_TASK DIRECTIONS_
Copy out all of the entries below, replacing "Tulsa" with "Omaha" wherever it occurs and leaving everything else unchanged.

_SOURCE MATERIAL_
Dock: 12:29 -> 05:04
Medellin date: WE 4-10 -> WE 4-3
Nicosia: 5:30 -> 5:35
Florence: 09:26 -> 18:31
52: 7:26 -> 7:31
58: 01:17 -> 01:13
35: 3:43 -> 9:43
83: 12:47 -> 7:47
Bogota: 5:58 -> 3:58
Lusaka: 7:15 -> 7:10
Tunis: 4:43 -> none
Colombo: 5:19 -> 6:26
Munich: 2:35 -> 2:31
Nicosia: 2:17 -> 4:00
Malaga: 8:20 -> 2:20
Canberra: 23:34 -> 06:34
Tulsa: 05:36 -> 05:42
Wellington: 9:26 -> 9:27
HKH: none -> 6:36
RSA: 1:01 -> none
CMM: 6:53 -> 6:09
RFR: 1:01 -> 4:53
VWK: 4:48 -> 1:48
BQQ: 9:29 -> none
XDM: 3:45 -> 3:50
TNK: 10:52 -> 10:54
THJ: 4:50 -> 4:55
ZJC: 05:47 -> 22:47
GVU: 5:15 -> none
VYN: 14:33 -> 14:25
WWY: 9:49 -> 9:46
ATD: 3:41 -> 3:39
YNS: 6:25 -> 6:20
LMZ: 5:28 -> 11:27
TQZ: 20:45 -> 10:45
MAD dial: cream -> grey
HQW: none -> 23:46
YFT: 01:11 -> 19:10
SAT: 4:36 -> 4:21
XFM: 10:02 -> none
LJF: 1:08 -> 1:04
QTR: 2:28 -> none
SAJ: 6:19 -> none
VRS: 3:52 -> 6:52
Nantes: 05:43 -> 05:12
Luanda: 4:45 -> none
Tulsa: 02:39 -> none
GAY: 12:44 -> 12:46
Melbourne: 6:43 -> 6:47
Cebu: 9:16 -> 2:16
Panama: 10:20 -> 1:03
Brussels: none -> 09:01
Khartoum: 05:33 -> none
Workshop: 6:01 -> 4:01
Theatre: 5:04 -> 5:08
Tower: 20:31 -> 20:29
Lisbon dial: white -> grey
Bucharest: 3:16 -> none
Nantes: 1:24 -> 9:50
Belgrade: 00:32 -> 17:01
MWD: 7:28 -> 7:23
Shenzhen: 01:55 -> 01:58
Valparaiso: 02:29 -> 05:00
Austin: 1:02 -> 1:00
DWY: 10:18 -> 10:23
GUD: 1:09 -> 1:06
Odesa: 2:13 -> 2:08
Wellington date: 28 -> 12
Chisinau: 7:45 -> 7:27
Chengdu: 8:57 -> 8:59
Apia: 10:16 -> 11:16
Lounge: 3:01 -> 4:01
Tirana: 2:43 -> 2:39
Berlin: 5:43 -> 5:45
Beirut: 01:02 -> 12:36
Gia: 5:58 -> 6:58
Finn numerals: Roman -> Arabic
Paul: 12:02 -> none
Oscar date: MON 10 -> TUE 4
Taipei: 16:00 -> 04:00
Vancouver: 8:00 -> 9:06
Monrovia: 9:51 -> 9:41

_TASK ANSWER_
Dock: 12:29 -> 05:04
Medellin date: WE 4-10 -> WE 4-3
Nicosia: 5:30 -> 5:35
Florence: 09:26 -> 18:31
52: 7:26 -> 7:31
58: 01:17 -> 01:13
35: 3:43 -> 9:43
83: 12:47 -> 7:47
Bogota: 5:58 -> 3:58
Lusaka: 7:15 -> 7:10
Tunis: 4:43 -> none
Colombo: 5:19 -> 6:26
Munich: 2:35 -> 2:31
Nicosia: 2:17 -> 4:00
Malaga: 8:20 -> 2:20
Canberra: 23:34 -> 06:34
Omaha: 05:36 -> 05:42
Wellington: 9:26 -> 9:27
HKH: none -> 6:36
RSA: 1:01 -> none
CMM: 6:53 -> 6:09
RFR: 1:01 -> 4:53
VWK: 4:48 -> 1:48
BQQ: 9:29 -> none
XDM: 3:45 -> 3:50
TNK: 10:52 -> 10:54
THJ: 4:50 -> 4:55
ZJC: 05:47 -> 22:47
GVU: 5:15 -> none
VYN: 14:33 -> 14:25
WWY: 9:49 -> 9:46
ATD: 3:41 -> 3:39
YNS: 6:25 -> 6:20
LMZ: 5:28 -> 11:27
TQZ: 20:45 -> 10:45
MAD dial: cream -> grey
HQW: none -> 23:46
YFT: 01:11 -> 19:10
SAT: 4:36 -> 4:21
XFM: 10:02 -> none
LJF: 1:08 -> 1:04
QTR: 2:28 -> none
SAJ: 6:19 -> none
VRS: 3:52 -> 6:52
Nantes: 05:43 -> 05:12
Luanda: 4:45 -> none
Omaha: 02:39 -> none
GAY: 12:44 -> 12:46
Melbourne: 6:43 -> 6:47
Cebu: 9:16 -> 2:16
Panama: 10:20 -> 1:03
Brussels: none -> 09:01
Khartoum: 05:33 -> none
Workshop: 6:01 -> 4:01
Theatre: 5:04 -> 5:08
Tower: 20:31 -> 20:29
Lisbon dial: white -> grey
Bucharest: 3:16 -> none
Nantes: 1:24 -> 9:50
Belgrade: 00:32 -> 17:01
MWD: 7:28 -> 7:23
Shenzhen: 01:55 -> 01:58
Valparaiso: 02:29 -> 05:00
Austin: 1:02 -> 1:00
DWY: 10:18 -> 10:23
GUD: 1:09 -> 1:06
Odesa: 2:13 -> 2:08
Wellington date: 28 -> 12
Chisinau: 7:45 -> 7:27
Chengdu: 8:57 -> 8:59
Apia: 10:16 -> 11:16
Lounge: 3:01 -> 4:01
Tirana: 2:43 -> 2:39
Berlin: 5:43 -> 5:45
Beirut: 01:02 -> 12:36
Gia: 5:58 -> 6:58
Finn numerals: Roman -> Arabic
Paul: 12:02 -> none
Oscar date: MON 10 -> TUE 4
Taipei: 16:00 -> 04:00
Vancouver: 8:00 -> 9:06
Monrovia: 9:51 -> 9:41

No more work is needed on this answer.